── Source data

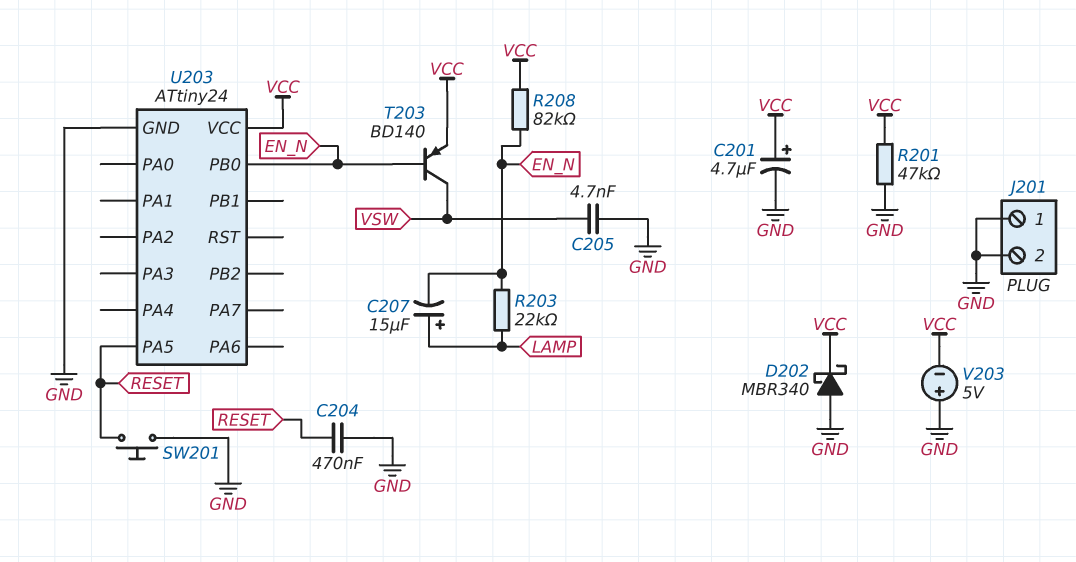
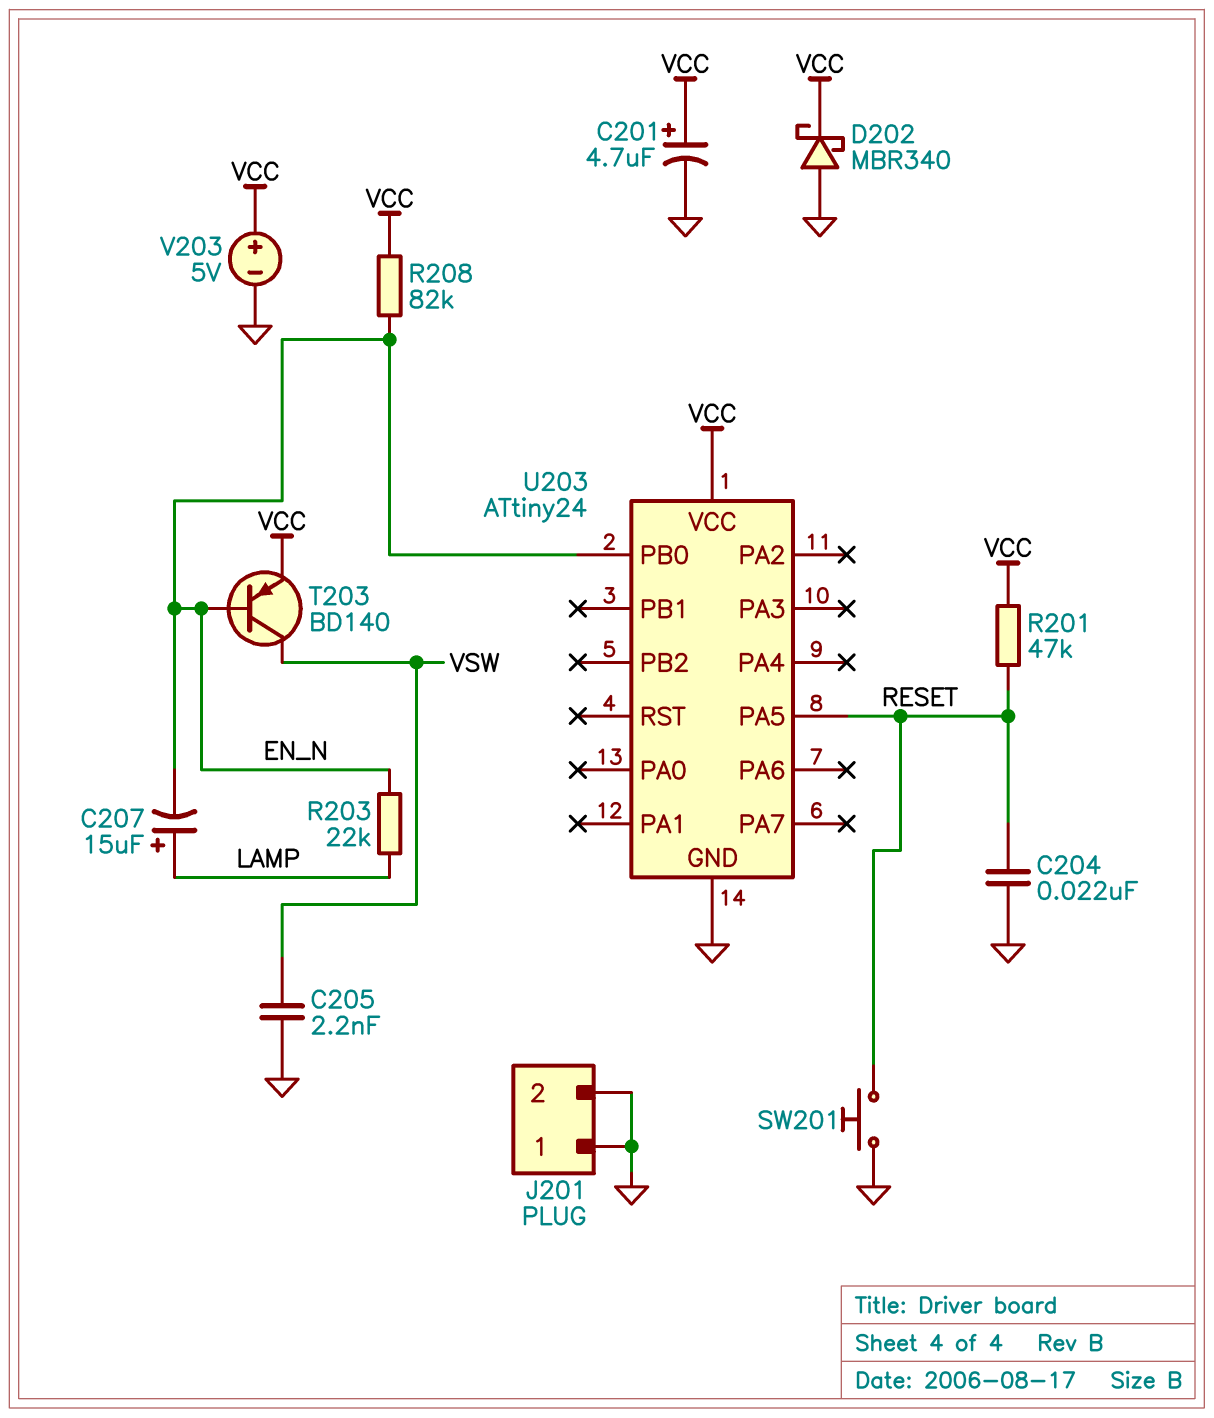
C204: 470nF (GND, RESET) -> 22nF (GND, RESET)
C205: 4.7nF (GND, VSW) -> 2.2nF (GND, VSW)
R201: 47k (GND, VCC) -> 47k (RESET, VCC)
V203: 5V (plus GND, minus VCC) -> 5V (plus VCC, minus GND)

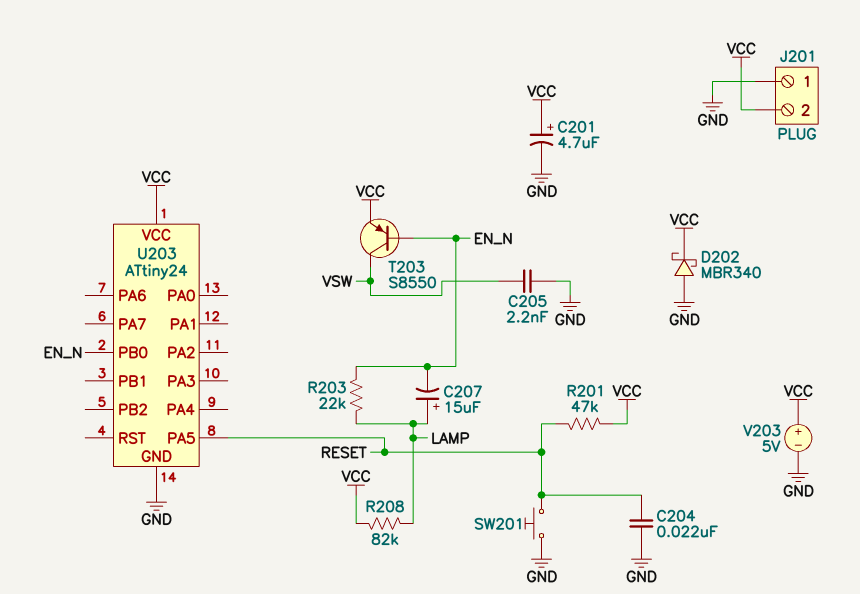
J201 pin 2: GND -> VCC
R208: 82k (EN_N, VCC) -> 82k (LAMP, VCC)
T203: PNP BD140 (B EN_N, C VSW, E VCC) -> PNP S8550 (B EN_N, C VSW, E VCC)

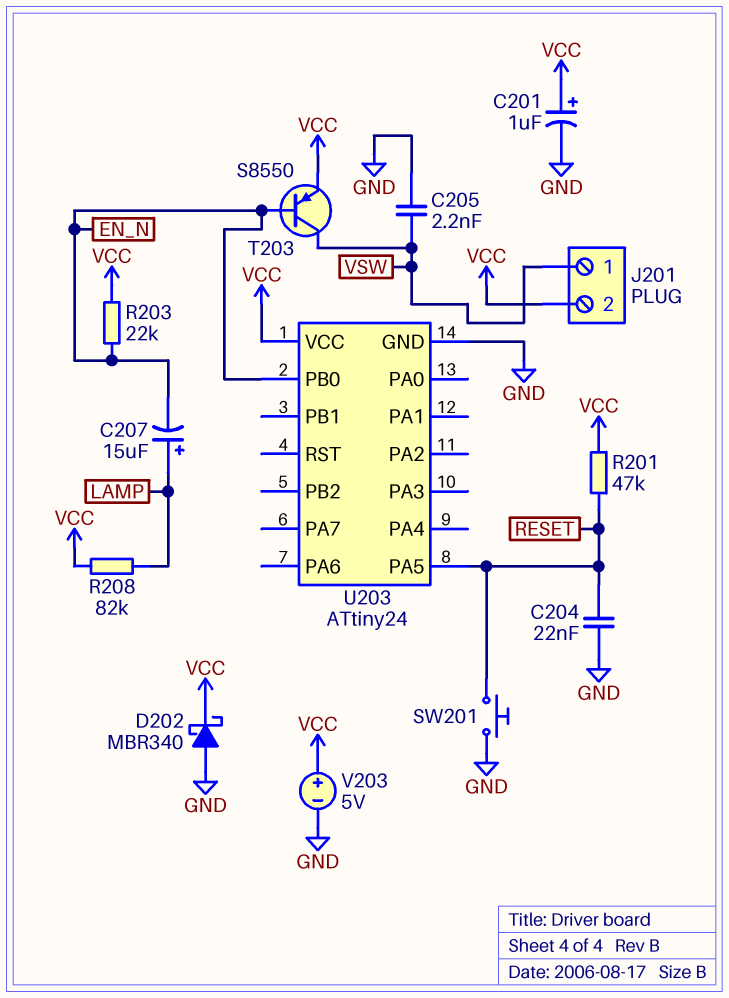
C201: 4.7uF (plus VCC, minus GND) -> 1uF (plus VCC, minus GND)
J201 pin 1: GND -> VSW
R203: 22k (EN_N, LAMP) -> 22k (EN_N, VCC)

────

- **What is required**: If a line falls between the one containing "C205: 4.7nF (GND, VSW) -> 2.2nF (GND, VSW)" and the last line of the entries above, both included, reproduce it exactly; leave the pictures out.

- **Problem solution**:
C205: 4.7nF (GND, VSW) -> 2.2nF (GND, VSW)
R201: 47k (GND, VCC) -> 47k (RESET, VCC)
V203: 5V (plus GND, minus VCC) -> 5V (plus VCC, minus GND)

J201 pin 2: GND -> VCC
R208: 82k (EN_N, VCC) -> 82k (LAMP, VCC)
T203: PNP BD140 (B EN_N, C VSW, E VCC) -> PNP S8550 (B EN_N, C VSW, E VCC)

C201: 4.7uF (plus VCC, minus GND) -> 1uF (plus VCC, minus GND)
J201 pin 1: GND -> VSW
R203: 22k (EN_N, LAMP) -> 22k (EN_N, VCC)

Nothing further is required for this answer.